[Data entries]
◆ ◆ ◆ ◆ ◆

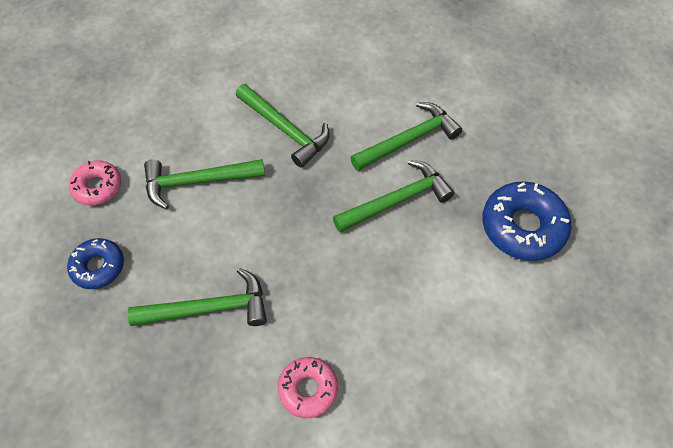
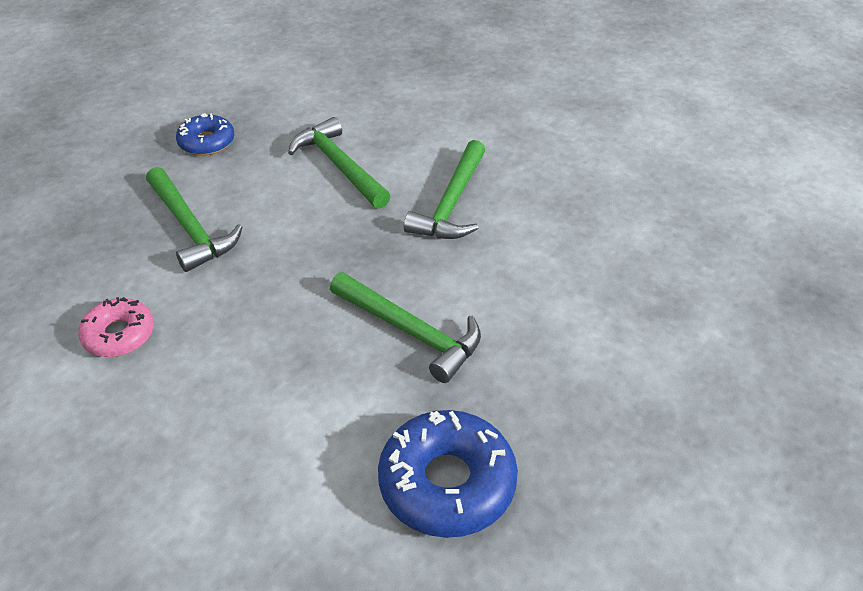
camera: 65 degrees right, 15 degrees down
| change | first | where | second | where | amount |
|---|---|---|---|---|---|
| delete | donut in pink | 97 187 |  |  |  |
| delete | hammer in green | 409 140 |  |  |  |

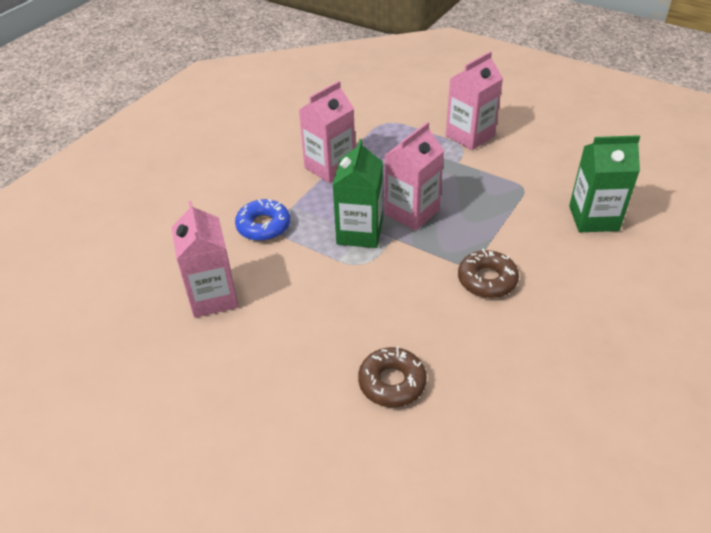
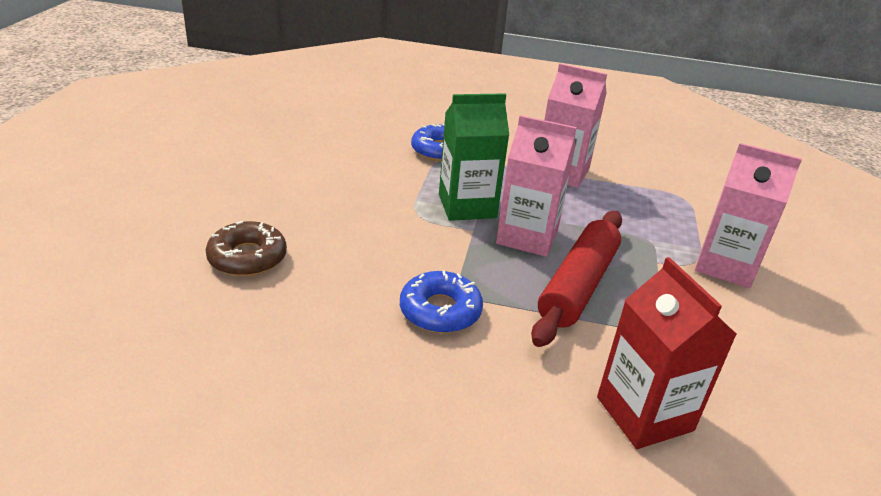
camera: 65 degrees right, 10 degrees down
| change | first | where | second | where | amount |
|---|---|---|---|---|---|
| recolor | donut in brown | 487 280 | donut in blue | 440 311 |  |
| insert |  |  | rolling pin in red | 578 286 |  |
| recolor | carton in green | 593 218 | carton in red | 644 414 |  |
| delete | carton in pink | 213 297 |  |  |  |

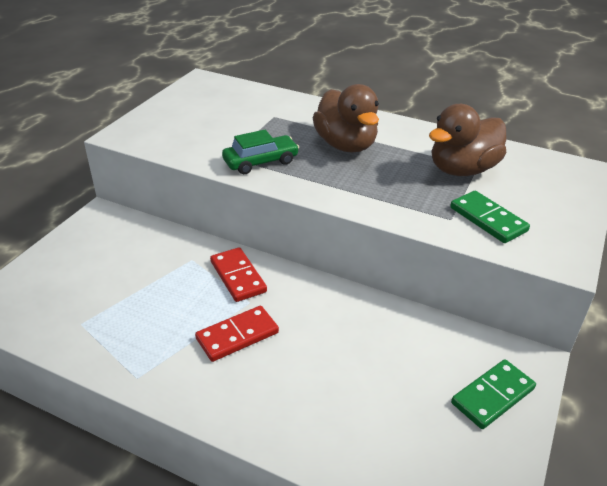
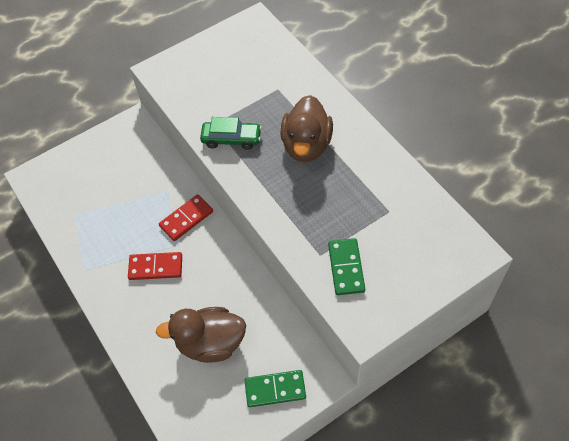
camera: 35 degrees right, 20 degrees up
| change | first | where | second | where | amount |
|---|---|---|---|---|---|
| move | duck in brown | 462 170 |  | 210 343 |  |
| rotate | domino in red | 238 276 |  | 186 219 | 45 degrees clockwise |

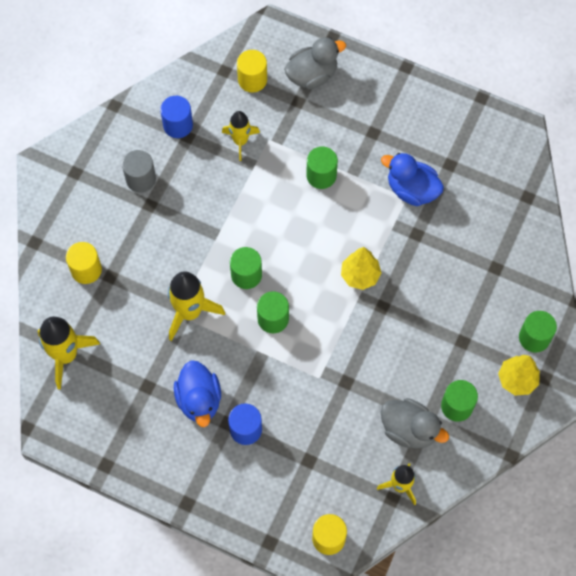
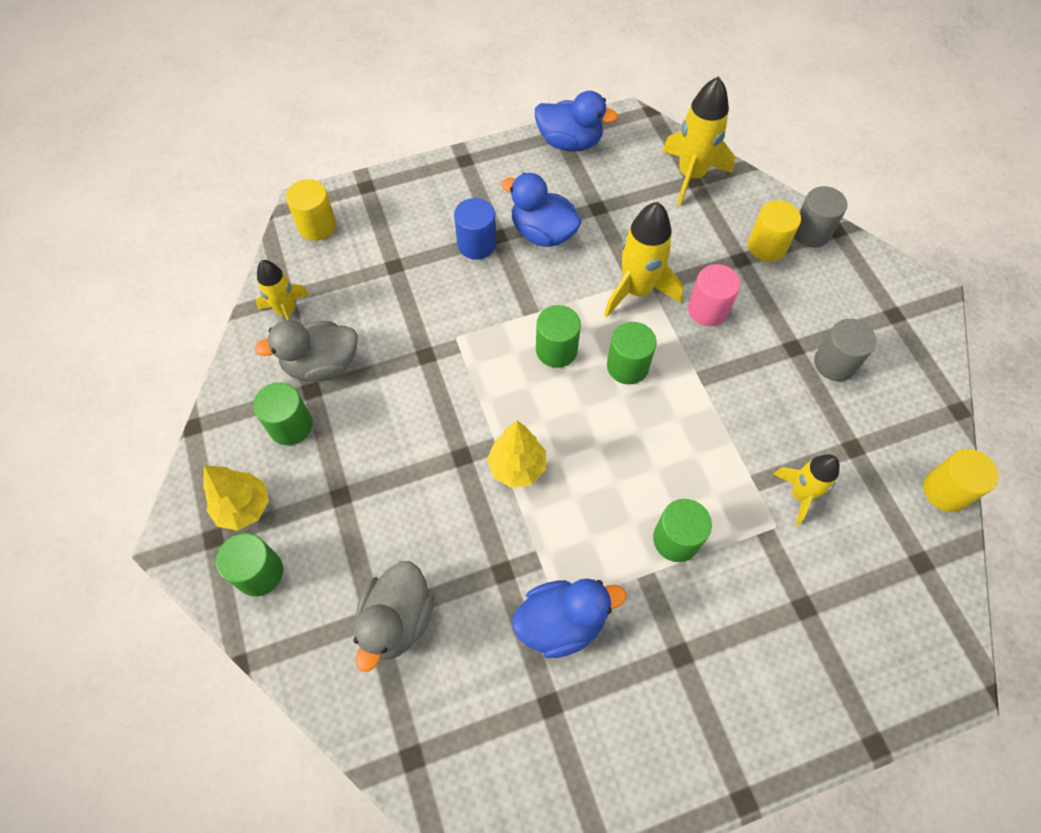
camera: 135 degrees right, 5 degrees down
| change | first | where | second | where | amount |
|---|---|---|---|---|---|
| move | duck in grey | 312 75 |  | 397 620 |  |
| insert |  |  | duck in blue | 569 142 |  |
| insert |  |  | cylinder in pink | 708 309 |  |
| insert |  |  | cylinder in grey | 811 232 |  |
| move | cylinder in yellow | 252 80 |  | 945 491 |  |
| delete | cylinder in blue | 178 125 |  |  |  |

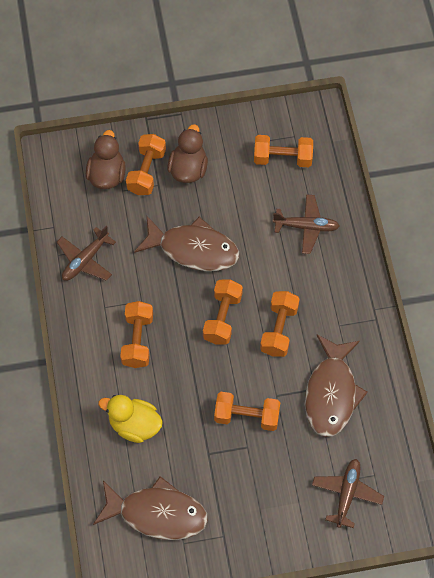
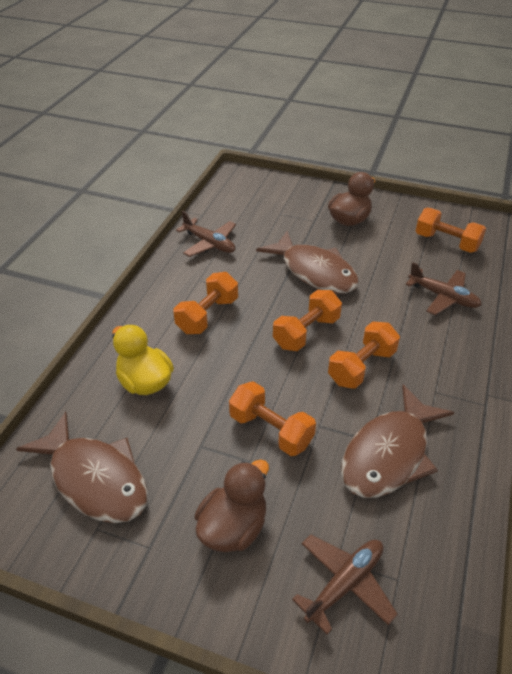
camera: 30 degrees right, 20 degrees down
| change | first | where | second | where | amount |
|---|---|---|---|---|---|
| rotate | plane in brown | 85 260 |  | 209 243 | 120 degrees counterclockwise |
| move | duck in brown | 107 175 |  | 233 527 |  |
| delete | dumbbell in orange | 146 171 |  |  |  |

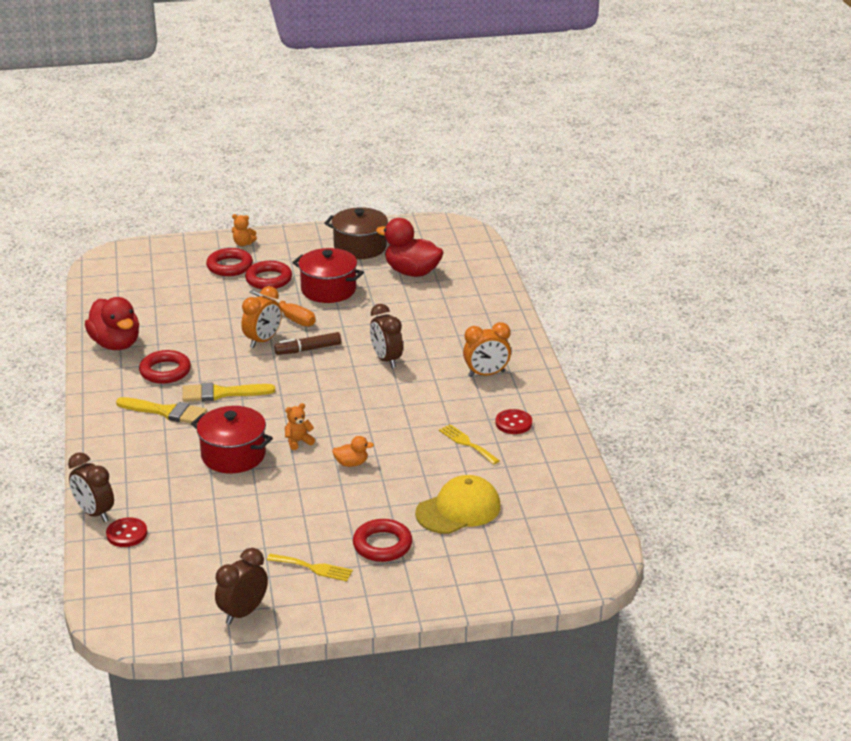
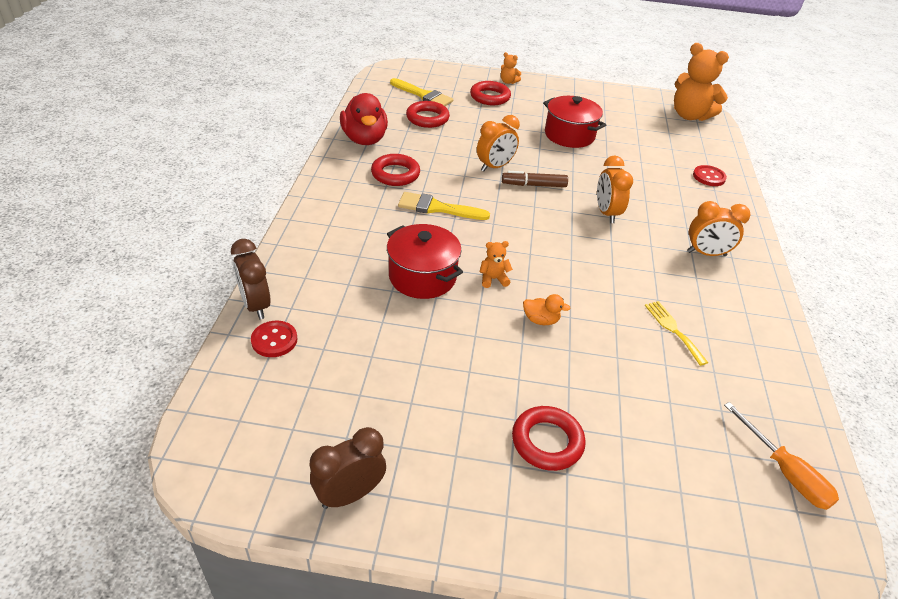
camera: 15 degrees right, 10 degrees up
| change | first | where | second | where | amount |
|---|---|---|---|---|---|
| move | brush in yellow | 166 412 |  | 423 95 |  |
| move | ring in red | 269 279 |  | 427 118 |  |
| recolor | clock in brown | 386 360 | clock in orange | 606 213 |  |
| insert |  |  | teddy bear in orange | 689 116 |  |
| move | button in red | 513 423 |  | 709 177 |  |
| move | screwdriver in orange | 289 317 |  | 784 472 |  |
| delete | fork in yellow | 313 568 |  |  |  |
| delete | pot in brown | 360 247 |  |  |  |
| delete | duck in red | 412 272 |  |  |  |
| delete | cap in yellow | 458 510 |  |  |  |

◆ ◆ ◆ ◆ ◆

» YOUR TASK: Omit the pictures and set down the records exactly.

» EXERCISE ANSWER:
camera: 65 degrees right, 15 degrees down
| change | first | where | second | where | amount |
|---|---|---|---|---|---|
| delete | donut in pink | 97 187 |  |  |  |
| delete | hammer in green | 409 140 |  |  |  |

camera: 65 degrees right, 10 degrees down
| change | first | where | second | where | amount |
|---|---|---|---|---|---|
| recolor | donut in brown | 487 280 | donut in blue | 440 311 |  |
| insert |  |  | rolling pin in red | 578 286 |  |
| recolor | carton in green | 593 218 | carton in red | 644 414 |  |
| delete | carton in pink | 213 297 |  |  |  |

camera: 35 degrees right, 20 degrees up
| change | first | where | second | where | amount |
|---|---|---|---|---|---|
| move | duck in brown | 462 170 |  | 210 343 |  |
| rotate | domino in red | 238 276 |  | 186 219 | 45 degrees clockwise |

camera: 135 degrees right, 5 degrees down
| change | first | where | second | where | amount |
|---|---|---|---|---|---|
| move | duck in grey | 312 75 |  | 397 620 |  |
| insert |  |  | duck in blue | 569 142 |  |
| insert |  |  | cylinder in pink | 708 309 |  |
| insert |  |  | cylinder in grey | 811 232 |  |
| move | cylinder in yellow | 252 80 |  | 945 491 |  |
| delete | cylinder in blue | 178 125 |  |  |  |

camera: 30 degrees right, 20 degrees down
| change | first | where | second | where | amount |
|---|---|---|---|---|---|
| rotate | plane in brown | 85 260 |  | 209 243 | 120 degrees counterclockwise |
| move | duck in brown | 107 175 |  | 233 527 |  |
| delete | dumbbell in orange | 146 171 |  |  |  |

camera: 15 degrees right, 10 degrees up
| change | first | where | second | where | amount |
|---|---|---|---|---|---|
| move | brush in yellow | 166 412 |  | 423 95 |  |
| move | ring in red | 269 279 |  | 427 118 |  |
| recolor | clock in brown | 386 360 | clock in orange | 606 213 |  |
| insert |  |  | teddy bear in orange | 689 116 |  |
| move | button in red | 513 423 |  | 709 177 |  |
| move | screwdriver in orange | 289 317 |  | 784 472 |  |
| delete | fork in yellow | 313 568 |  |  |  |
| delete | pot in brown | 360 247 |  |  |  |
| delete | duck in red | 412 272 |  |  |  |
| delete | cap in yellow | 458 510 |  |  |  |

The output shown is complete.